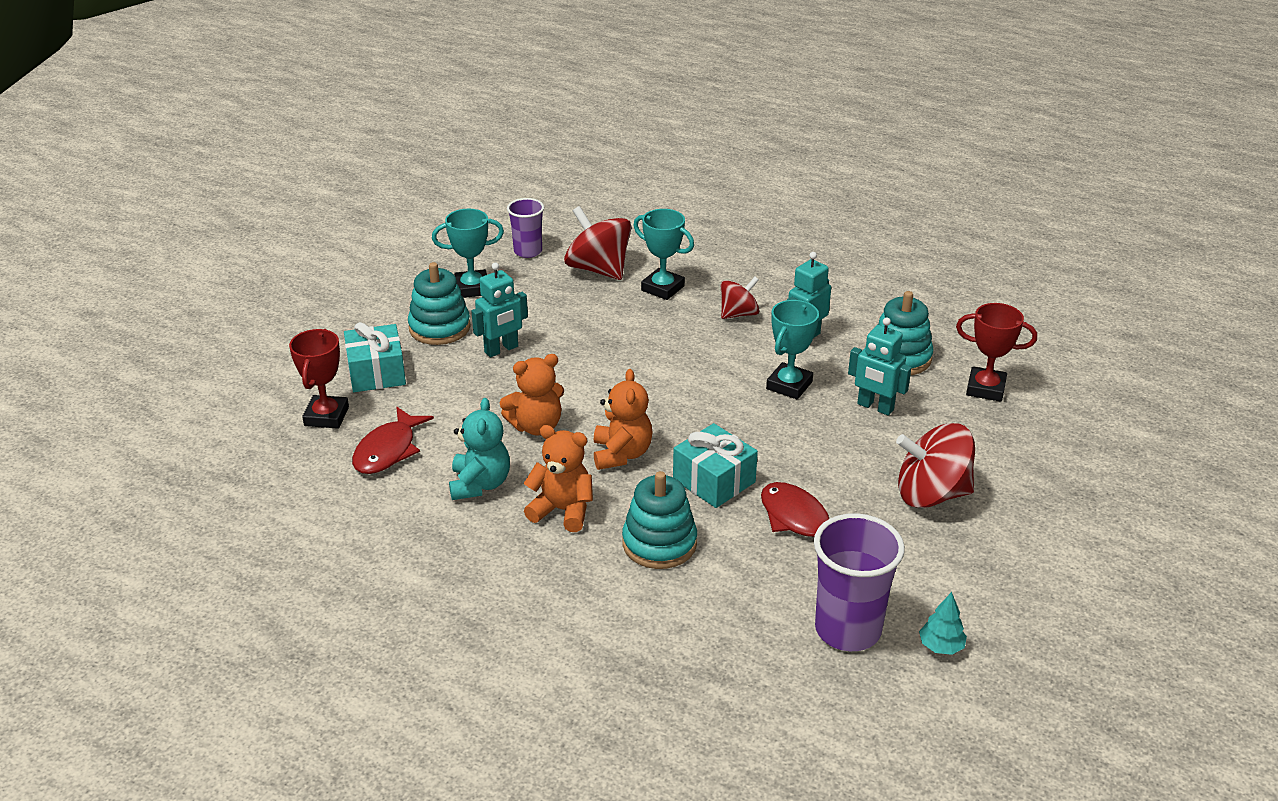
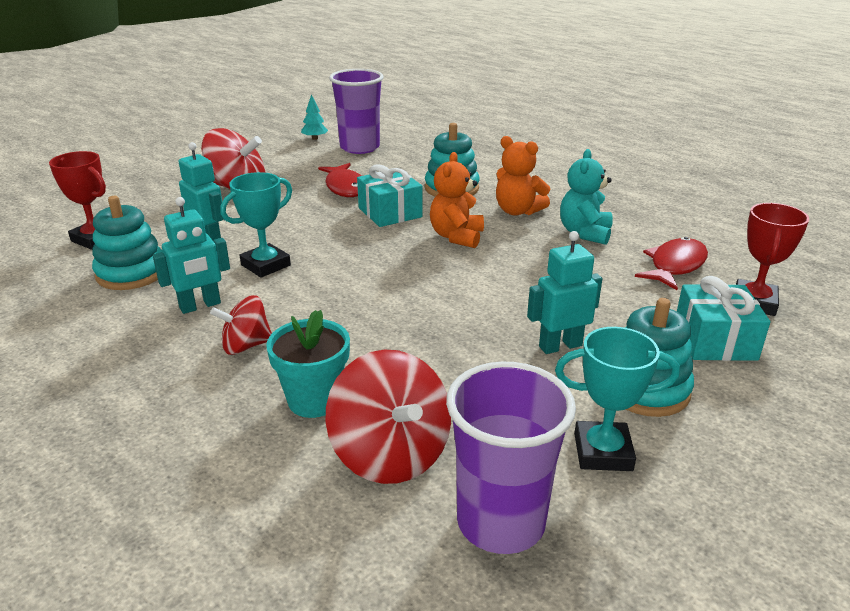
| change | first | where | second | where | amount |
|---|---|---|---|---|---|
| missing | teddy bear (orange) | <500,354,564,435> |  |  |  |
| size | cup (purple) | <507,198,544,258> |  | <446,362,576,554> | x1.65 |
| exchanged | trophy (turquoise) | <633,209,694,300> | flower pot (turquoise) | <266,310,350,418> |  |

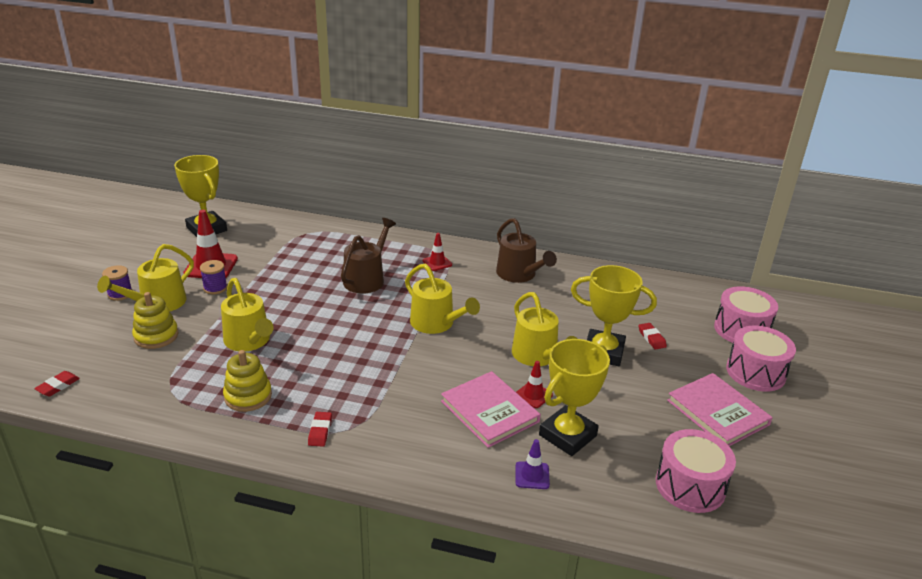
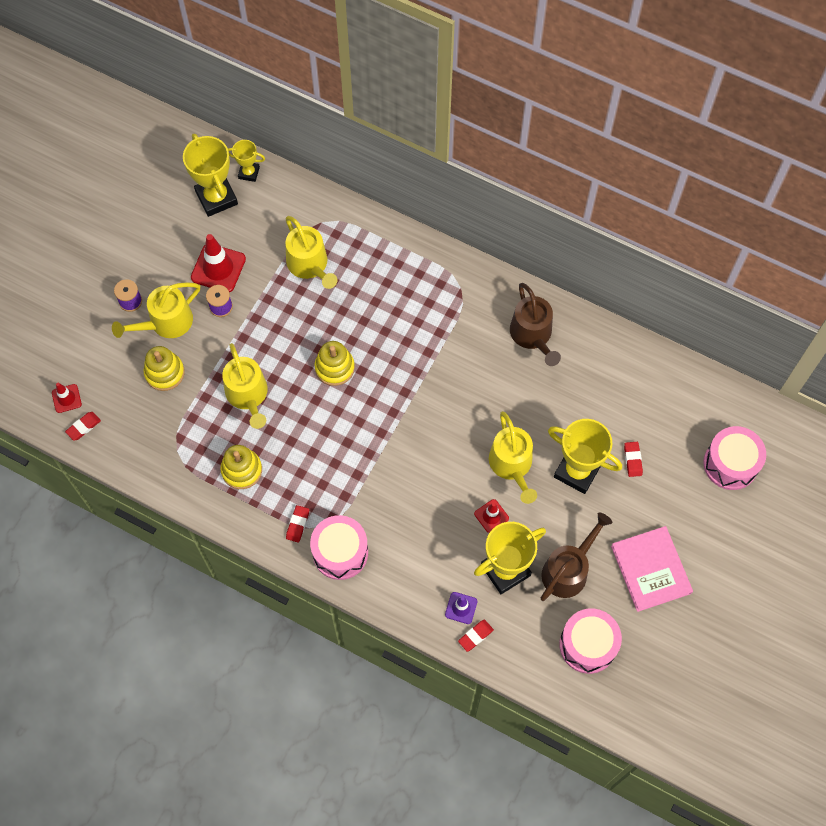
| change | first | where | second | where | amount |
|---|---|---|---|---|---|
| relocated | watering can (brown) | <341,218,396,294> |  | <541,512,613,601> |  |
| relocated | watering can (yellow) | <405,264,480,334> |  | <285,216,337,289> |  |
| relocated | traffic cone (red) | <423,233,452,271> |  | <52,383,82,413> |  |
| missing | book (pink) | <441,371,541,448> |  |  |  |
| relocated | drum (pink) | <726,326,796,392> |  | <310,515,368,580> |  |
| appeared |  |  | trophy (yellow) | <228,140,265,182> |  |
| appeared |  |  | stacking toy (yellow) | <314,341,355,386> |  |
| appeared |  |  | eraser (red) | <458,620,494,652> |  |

| WORK TO BE COMPLETED |
Output nothing but the lines from the one containing "missing | teddy" to the end of the listing, both ends included, reproduced exactly. Pictures stay out.

| OUTPUT OF THE TASK |
| missing | teddy bear (orange) | <500,354,564,435> |  |  |  |
| size | cup (purple) | <507,198,544,258> |  | <446,362,576,554> | x1.65 |
| exchanged | trophy (turquoise) | <633,209,694,300> | flower pot (turquoise) | <266,310,350,418> |  |

| change | first | where | second | where | amount |
|---|---|---|---|---|---|
| relocated | watering can (brown) | <341,218,396,294> |  | <541,512,613,601> |  |
| relocated | watering can (yellow) | <405,264,480,334> |  | <285,216,337,289> |  |
| relocated | traffic cone (red) | <423,233,452,271> |  | <52,383,82,413> |  |
| missing | book (pink) | <441,371,541,448> |  |  |  |
| relocated | drum (pink) | <726,326,796,392> |  | <310,515,368,580> |  |
| appeared |  |  | trophy (yellow) | <228,140,265,182> |  |
| appeared |  |  | stacking toy (yellow) | <314,341,355,386> |  |
| appeared |  |  | eraser (red) | <458,620,494,652> |  |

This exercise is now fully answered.